── Provided material
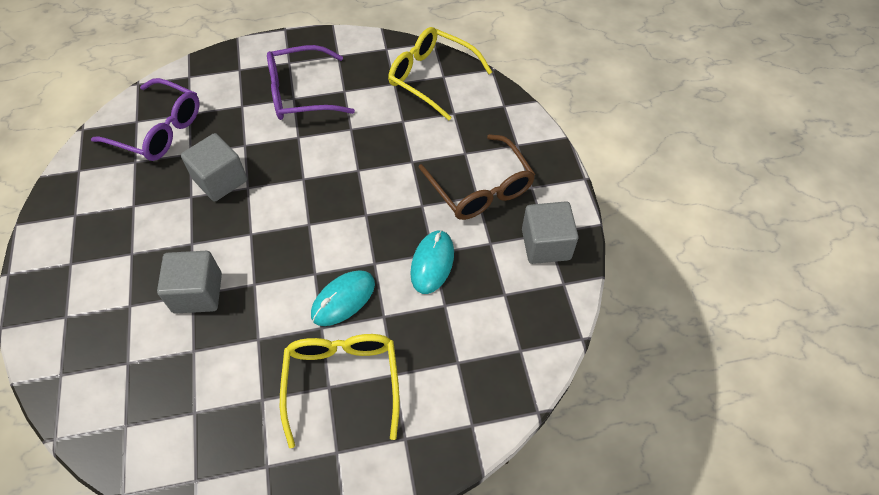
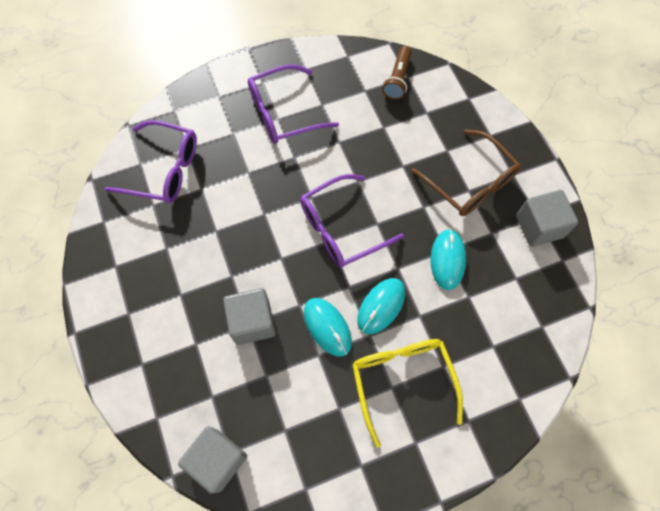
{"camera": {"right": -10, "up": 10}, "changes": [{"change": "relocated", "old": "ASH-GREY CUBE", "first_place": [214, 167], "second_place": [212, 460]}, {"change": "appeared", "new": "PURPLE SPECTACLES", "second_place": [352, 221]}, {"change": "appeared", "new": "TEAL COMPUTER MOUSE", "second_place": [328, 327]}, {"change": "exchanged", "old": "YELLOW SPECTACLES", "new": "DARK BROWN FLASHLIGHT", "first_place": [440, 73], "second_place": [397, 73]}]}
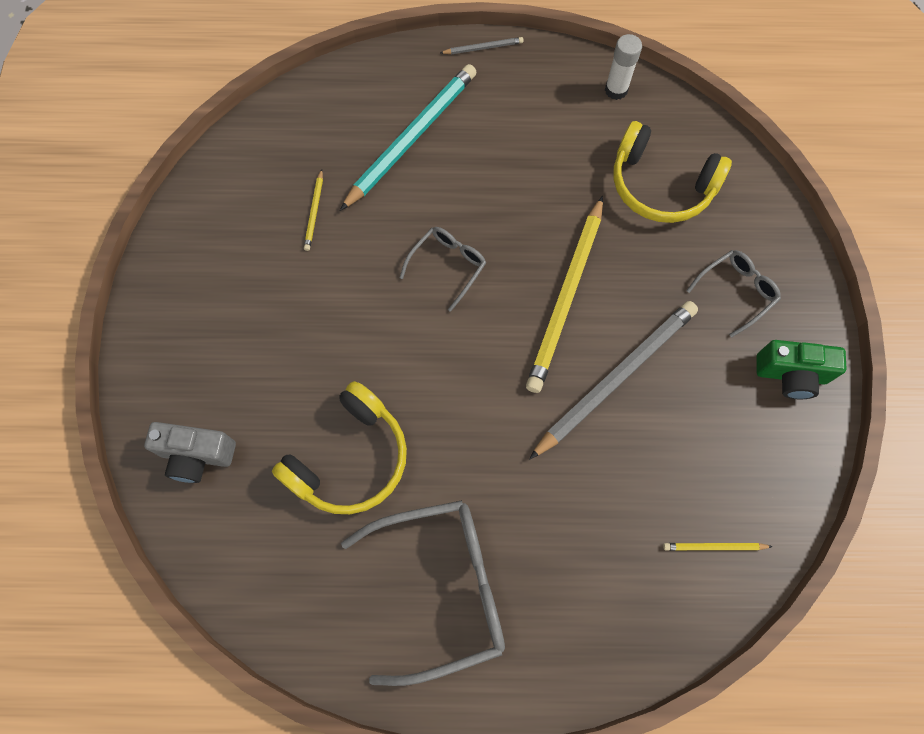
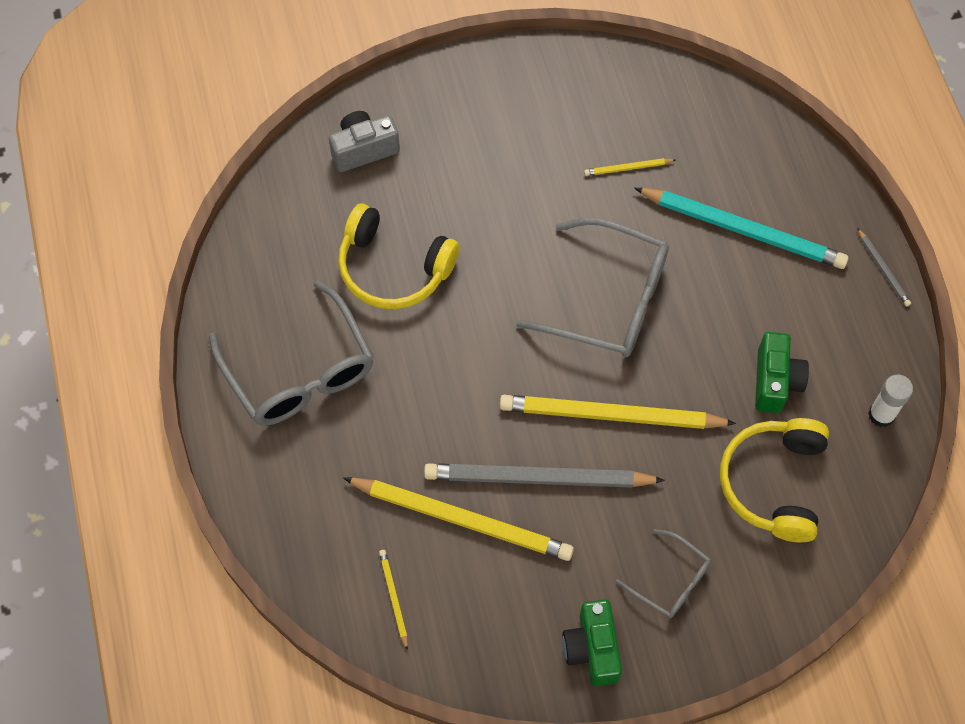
{"camera": {"right": 75, "up": -5}, "changes": [{"change": "spun", "old": "ASH-GREY CAMERA", "first_place": [190, 452], "second_place": [364, 141], "degrees": 75}, {"change": "appeared", "new": "YELLOW LEAD PENCIL", "second_place": [458, 519]}, {"change": "spun", "old": "ASH-GREY LEAD PENCIL", "first_place": [613, 380], "second_place": [544, 475], "degrees": 150}, {"change": "size", "old": "ASH-GREY SPECTACLES", "first_place": [442, 269], "second_place": [592, 287], "factor": 1.91}, {"change": "appeared", "new": "LEAF-GREEN CAMERA", "second_place": [782, 372]}]}
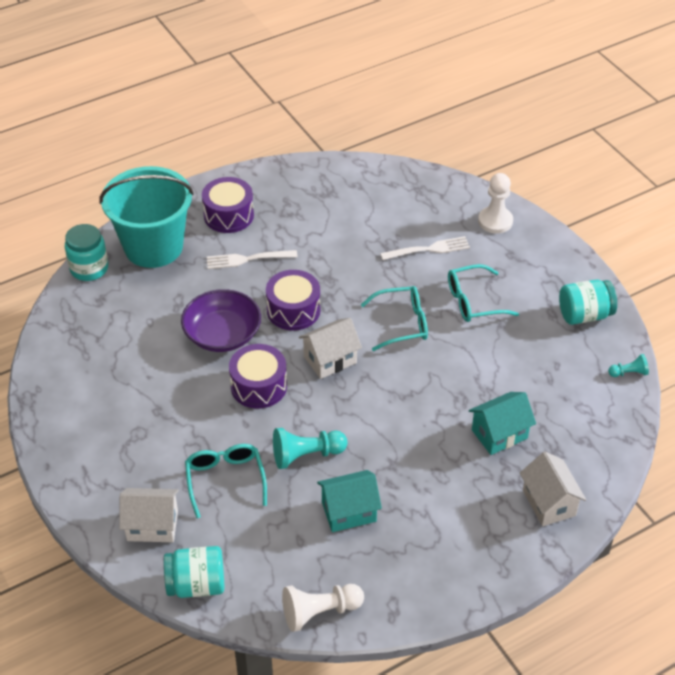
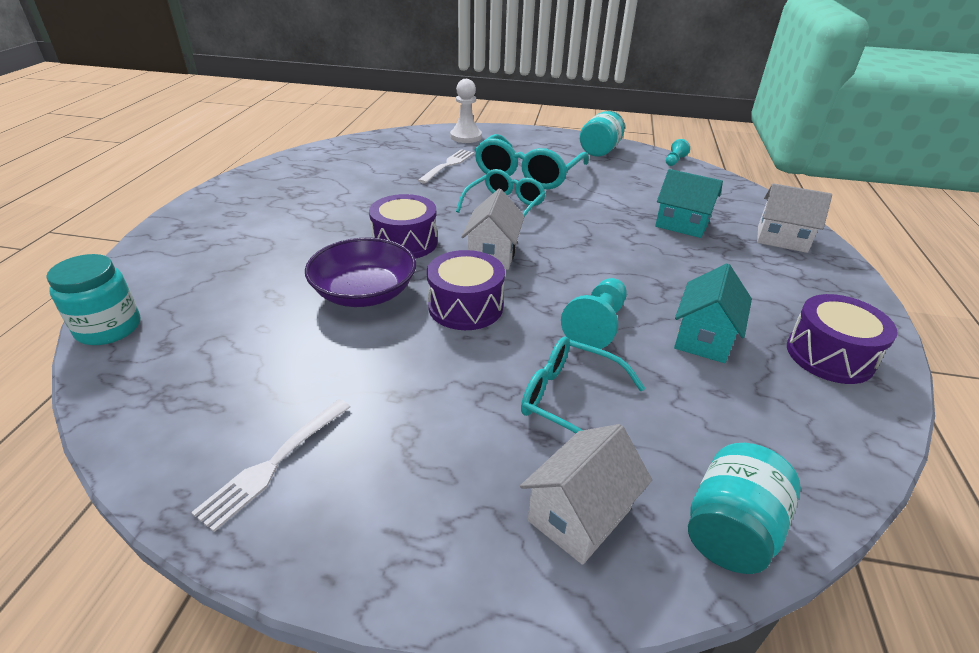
{"camera": {"right": -50, "up": -10}, "changes": [{"change": "relocated", "old": "WHITE TABLE FORK", "first_place": [252, 259], "second_place": [271, 465]}, {"change": "size", "old": "TEAL SPECTACLES", "first_place": [483, 293], "second_place": [532, 161], "factor": 1.52}, {"change": "spun", "old": "TEAL HOUSE", "first_place": [502, 423], "second_place": [689, 203], "degrees": -75}, {"change": "relocated", "old": "PURPLE SNARE DRUM", "first_place": [228, 205], "second_place": [842, 339]}, {"change": "missing", "old": "TEAL BUCKET", "first_place": [146, 217]}, {"change": "missing", "old": "WHITE GAME PAWN", "first_place": [323, 608]}]}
────
** Description of the task **
Every line of the data above is to be set down exactly; the pictures are not.

** Written solution **
{"camera": {"right": -10, "up": 10}, "changes": [{"change": "relocated", "old": "ASH-GREY CUBE", "first_place": [214, 167], "second_place": [212, 460]}, {"change": "appeared", "new": "PURPLE SPECTACLES", "second_place": [352, 221]}, {"change": "appeared", "new": "TEAL COMPUTER MOUSE", "second_place": [328, 327]}, {"change": "exchanged", "old": "YELLOW SPECTACLES", "new": "DARK BROWN FLASHLIGHT", "first_place": [440, 73], "second_place": [397, 73]}]}
{"camera": {"right": 75, "up": -5}, "changes": [{"change": "spun", "old": "ASH-GREY CAMERA", "first_place": [190, 452], "second_place": [364, 141], "degrees": 75}, {"change": "appeared", "new": "YELLOW LEAD PENCIL", "second_place": [458, 519]}, {"change": "spun", "old": "ASH-GREY LEAD PENCIL", "first_place": [613, 380], "second_place": [544, 475], "degrees": 150}, {"change": "size", "old": "ASH-GREY SPECTACLES", "first_place": [442, 269], "second_place": [592, 287], "factor": 1.91}, {"change": "appeared", "new": "LEAF-GREEN CAMERA", "second_place": [782, 372]}]}
{"camera": {"right": -50, "up": -10}, "changes": [{"change": "relocated", "old": "WHITE TABLE FORK", "first_place": [252, 259], "second_place": [271, 465]}, {"change": "size", "old": "TEAL SPECTACLES", "first_place": [483, 293], "second_place": [532, 161], "factor": 1.52}, {"change": "spun", "old": "TEAL HOUSE", "first_place": [502, 423], "second_place": [689, 203], "degrees": -75}, {"change": "relocated", "old": "PURPLE SNARE DRUM", "first_place": [228, 205], "second_place": [842, 339]}, {"change": "missing", "old": "TEAL BUCKET", "first_place": [146, 217]}, {"change": "missing", "old": "WHITE GAME PAWN", "first_place": [323, 608]}]}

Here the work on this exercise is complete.